-- Records for this exercise follows --

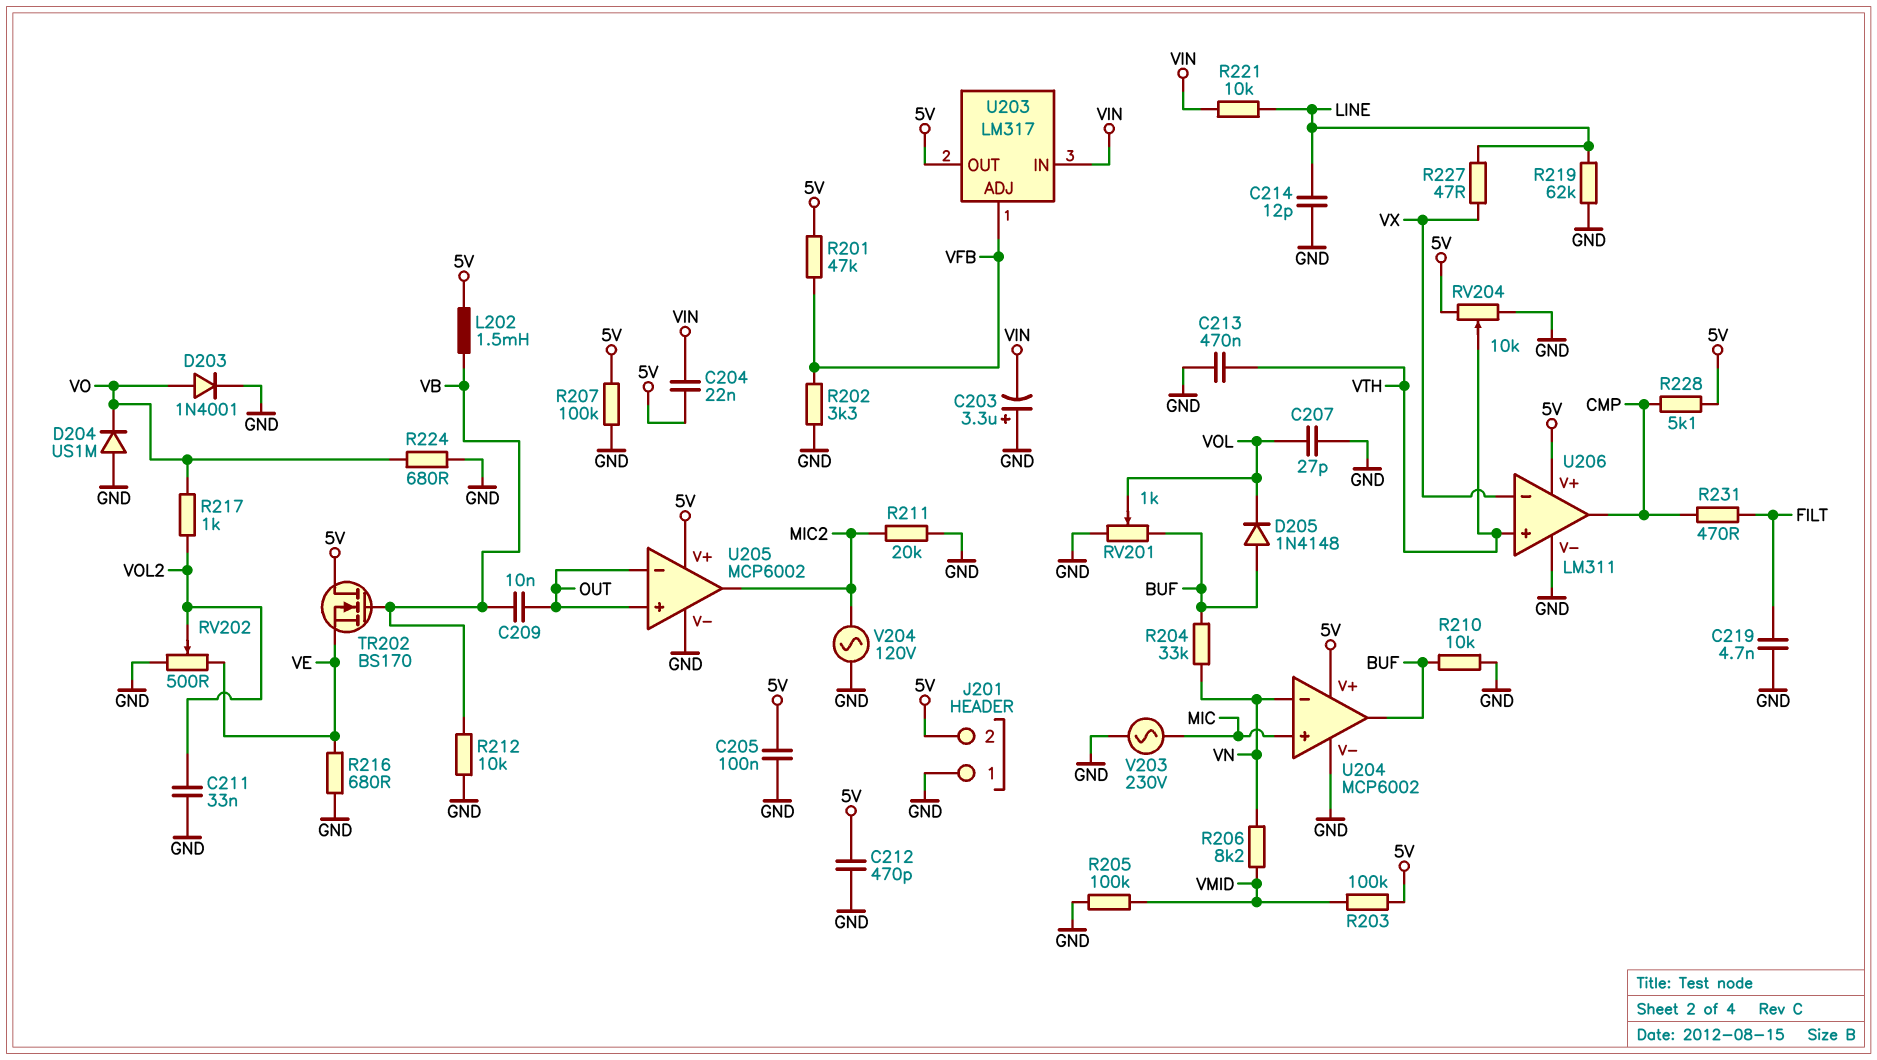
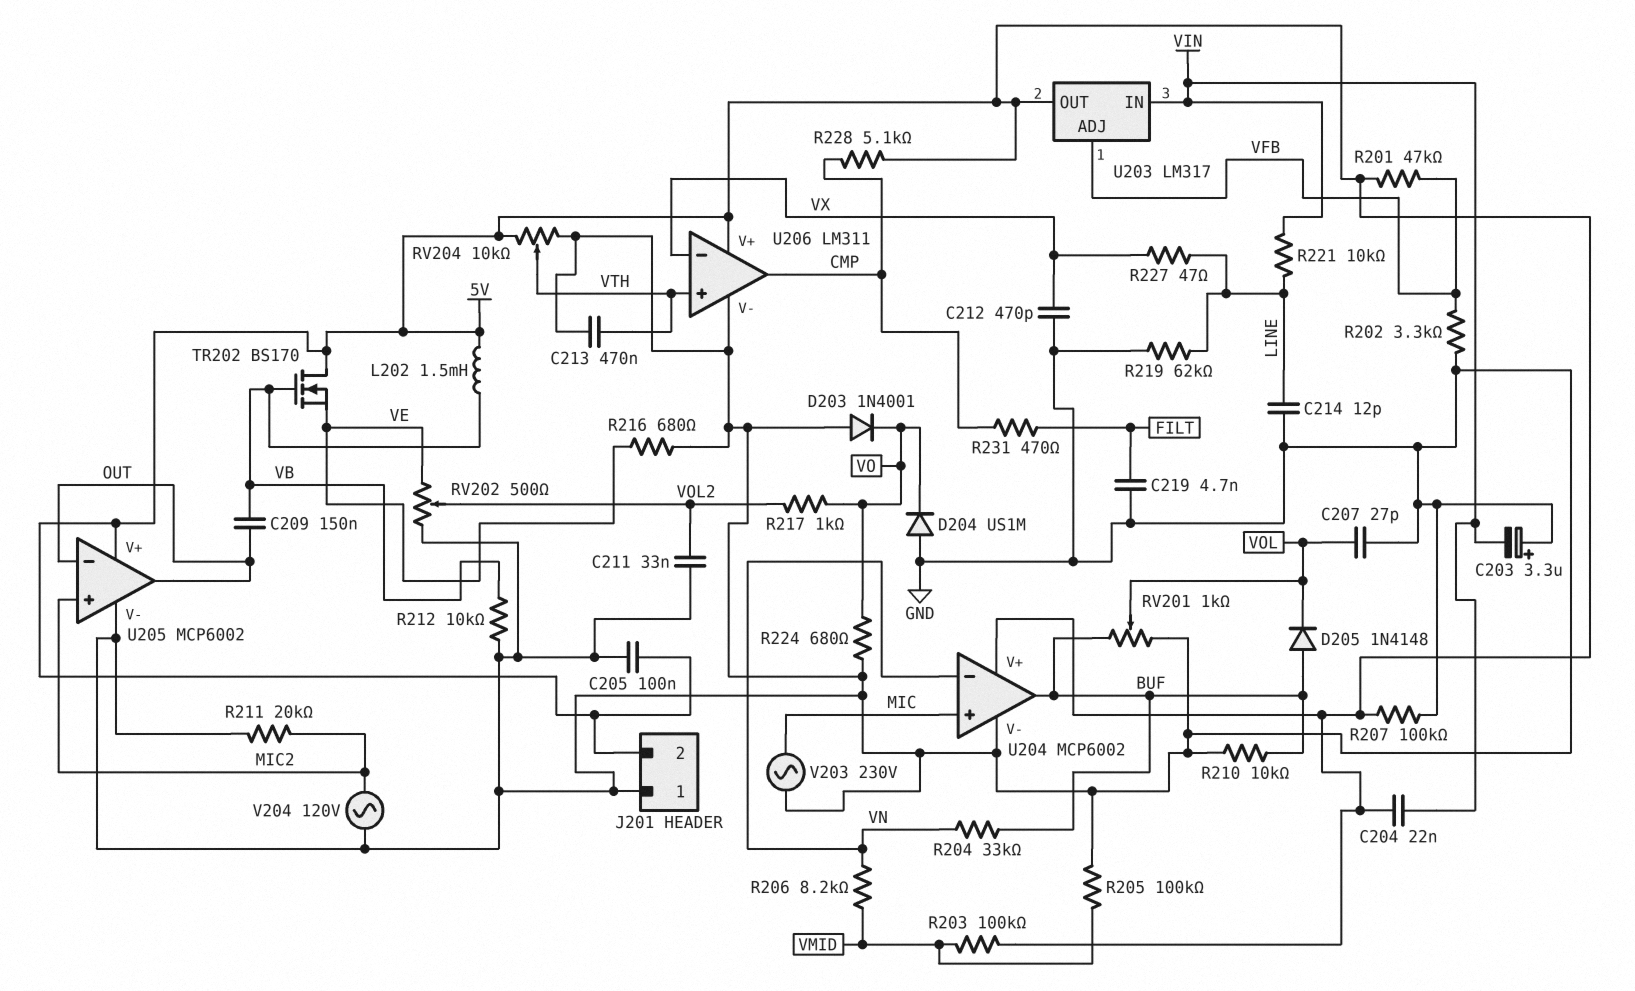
C209: 10nF (OUT, VB) -> 150nF (OUT, VB)
C212: 470pF (5V, GND) -> 470pF (GND, VX)
D203: diode 1N4001 (A VO, K GND) -> diode 1N4001 (A GND, K VO)
U205 pin in+: OUT -> MIC2
U205 pin out: MIC2 -> OUT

-- Records for this exercise concluded --

#### What is required
Omit the pictures, then quote the rest of the material above exactly.

#### Final answer
C209: 10nF (OUT, VB) -> 150nF (OUT, VB)
C212: 470pF (5V, GND) -> 470pF (GND, VX)
D203: diode 1N4001 (A VO, K GND) -> diode 1N4001 (A GND, K VO)
U205 pin in+: OUT -> MIC2
U205 pin out: MIC2 -> OUT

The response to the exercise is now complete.